● **Exercise objective**
Beginning at the top of the data below, write out every line exactly until you reach the line with "Someone took away the jet-black button", and include that line.

(Data for the task Opens)

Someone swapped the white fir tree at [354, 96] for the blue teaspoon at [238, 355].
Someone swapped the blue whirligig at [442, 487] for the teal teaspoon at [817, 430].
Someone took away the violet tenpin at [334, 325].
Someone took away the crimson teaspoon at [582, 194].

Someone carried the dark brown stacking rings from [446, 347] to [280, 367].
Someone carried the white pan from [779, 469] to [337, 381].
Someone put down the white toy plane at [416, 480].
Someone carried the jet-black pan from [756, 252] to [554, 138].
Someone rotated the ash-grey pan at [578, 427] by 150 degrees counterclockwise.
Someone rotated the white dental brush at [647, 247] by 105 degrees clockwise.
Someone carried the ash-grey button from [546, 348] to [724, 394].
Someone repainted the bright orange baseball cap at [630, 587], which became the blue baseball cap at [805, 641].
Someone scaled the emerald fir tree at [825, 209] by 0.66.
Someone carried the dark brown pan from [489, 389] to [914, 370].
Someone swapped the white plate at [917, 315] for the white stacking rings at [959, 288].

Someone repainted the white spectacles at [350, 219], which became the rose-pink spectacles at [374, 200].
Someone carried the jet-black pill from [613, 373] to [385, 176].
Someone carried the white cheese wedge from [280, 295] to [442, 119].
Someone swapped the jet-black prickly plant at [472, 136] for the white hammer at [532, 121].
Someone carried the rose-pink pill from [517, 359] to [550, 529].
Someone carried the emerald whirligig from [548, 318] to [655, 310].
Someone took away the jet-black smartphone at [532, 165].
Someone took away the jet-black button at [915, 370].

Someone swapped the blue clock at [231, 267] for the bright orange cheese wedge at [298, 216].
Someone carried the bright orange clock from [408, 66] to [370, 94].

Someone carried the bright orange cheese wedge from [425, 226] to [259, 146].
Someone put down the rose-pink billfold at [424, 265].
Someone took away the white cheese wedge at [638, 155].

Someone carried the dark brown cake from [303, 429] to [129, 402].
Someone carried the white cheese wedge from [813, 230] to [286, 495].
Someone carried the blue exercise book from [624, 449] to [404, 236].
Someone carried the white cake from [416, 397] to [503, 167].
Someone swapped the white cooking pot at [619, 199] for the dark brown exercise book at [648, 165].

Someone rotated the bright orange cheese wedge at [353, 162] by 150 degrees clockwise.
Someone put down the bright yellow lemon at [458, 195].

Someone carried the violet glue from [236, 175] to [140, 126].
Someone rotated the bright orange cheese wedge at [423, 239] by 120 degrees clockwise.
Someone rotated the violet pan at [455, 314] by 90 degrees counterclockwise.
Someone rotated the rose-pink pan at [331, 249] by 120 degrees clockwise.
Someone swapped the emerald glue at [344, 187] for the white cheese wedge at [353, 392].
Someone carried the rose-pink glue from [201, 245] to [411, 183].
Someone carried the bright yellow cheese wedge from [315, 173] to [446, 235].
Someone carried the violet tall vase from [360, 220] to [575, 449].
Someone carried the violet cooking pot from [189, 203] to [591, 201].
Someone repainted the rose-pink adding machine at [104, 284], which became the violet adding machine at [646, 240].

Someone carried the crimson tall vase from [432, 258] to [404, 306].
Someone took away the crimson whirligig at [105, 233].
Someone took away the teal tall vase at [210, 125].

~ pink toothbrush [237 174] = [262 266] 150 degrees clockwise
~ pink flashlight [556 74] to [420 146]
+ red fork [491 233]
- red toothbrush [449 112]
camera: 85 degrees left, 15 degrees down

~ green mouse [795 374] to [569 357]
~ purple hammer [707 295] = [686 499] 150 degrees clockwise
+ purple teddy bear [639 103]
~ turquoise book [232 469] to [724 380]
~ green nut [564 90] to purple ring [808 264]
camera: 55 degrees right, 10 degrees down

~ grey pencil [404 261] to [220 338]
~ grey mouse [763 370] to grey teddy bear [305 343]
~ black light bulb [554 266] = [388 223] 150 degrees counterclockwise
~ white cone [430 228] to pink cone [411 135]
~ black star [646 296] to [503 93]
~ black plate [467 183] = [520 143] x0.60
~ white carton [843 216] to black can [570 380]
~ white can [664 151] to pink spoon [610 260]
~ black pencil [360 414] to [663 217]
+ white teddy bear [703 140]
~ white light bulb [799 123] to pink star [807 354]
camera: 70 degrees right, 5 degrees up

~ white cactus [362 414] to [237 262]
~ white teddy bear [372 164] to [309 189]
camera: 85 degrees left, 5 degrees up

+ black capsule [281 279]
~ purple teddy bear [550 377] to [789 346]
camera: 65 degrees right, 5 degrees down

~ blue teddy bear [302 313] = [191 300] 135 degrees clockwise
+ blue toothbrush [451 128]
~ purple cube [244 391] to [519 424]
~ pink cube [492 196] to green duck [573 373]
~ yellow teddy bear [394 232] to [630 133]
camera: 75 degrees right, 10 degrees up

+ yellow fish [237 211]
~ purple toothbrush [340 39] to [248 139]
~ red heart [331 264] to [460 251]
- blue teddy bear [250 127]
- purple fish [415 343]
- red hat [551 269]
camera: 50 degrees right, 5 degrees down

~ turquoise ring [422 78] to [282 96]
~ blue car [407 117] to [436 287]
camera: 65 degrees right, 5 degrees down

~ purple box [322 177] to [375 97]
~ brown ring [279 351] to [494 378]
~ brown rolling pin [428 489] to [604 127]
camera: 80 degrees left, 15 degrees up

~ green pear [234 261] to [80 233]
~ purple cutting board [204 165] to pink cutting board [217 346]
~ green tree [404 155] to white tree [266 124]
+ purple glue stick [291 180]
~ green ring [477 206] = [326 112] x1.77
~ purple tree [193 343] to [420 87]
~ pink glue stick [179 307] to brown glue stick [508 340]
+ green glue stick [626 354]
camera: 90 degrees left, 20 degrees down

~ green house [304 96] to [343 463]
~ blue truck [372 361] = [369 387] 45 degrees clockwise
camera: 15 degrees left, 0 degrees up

(Data for the task Closes)

● **Answer box**
Someone swapped the white fir tree at [354, 96] for the blue teaspoon at [238, 355].
Someone swapped the blue whirligig at [442, 487] for the teal teaspoon at [817, 430].
Someone took away the violet tenpin at [334, 325].
Someone took away the crimson teaspoon at [582, 194].

Someone carried the dark brown stacking rings from [446, 347] to [280, 367].
Someone carried the white pan from [779, 469] to [337, 381].
Someone put down the white toy plane at [416, 480].
Someone carried the jet-black pan from [756, 252] to [554, 138].
Someone rotated the ash-grey pan at [578, 427] by 150 degrees counterclockwise.
Someone rotated the white dental brush at [647, 247] by 105 degrees clockwise.
Someone carried the ash-grey button from [546, 348] to [724, 394].
Someone repainted the bright orange baseball cap at [630, 587], which became the blue baseball cap at [805, 641].
Someone scaled the emerald fir tree at [825, 209] by 0.66.
Someone carried the dark brown pan from [489, 389] to [914, 370].
Someone swapped the white plate at [917, 315] for the white stacking rings at [959, 288].

Someone repainted the white spectacles at [350, 219], which became the rose-pink spectacles at [374, 200].
Someone carried the jet-black pill from [613, 373] to [385, 176].
Someone carried the white cheese wedge from [280, 295] to [442, 119].
Someone swapped the jet-black prickly plant at [472, 136] for the white hammer at [532, 121].
Someone carried the rose-pink pill from [517, 359] to [550, 529].
Someone carried the emerald whirligig from [548, 318] to [655, 310].
Someone took away the jet-black smartphone at [532, 165].
Someone took away the jet-black button at [915, 370].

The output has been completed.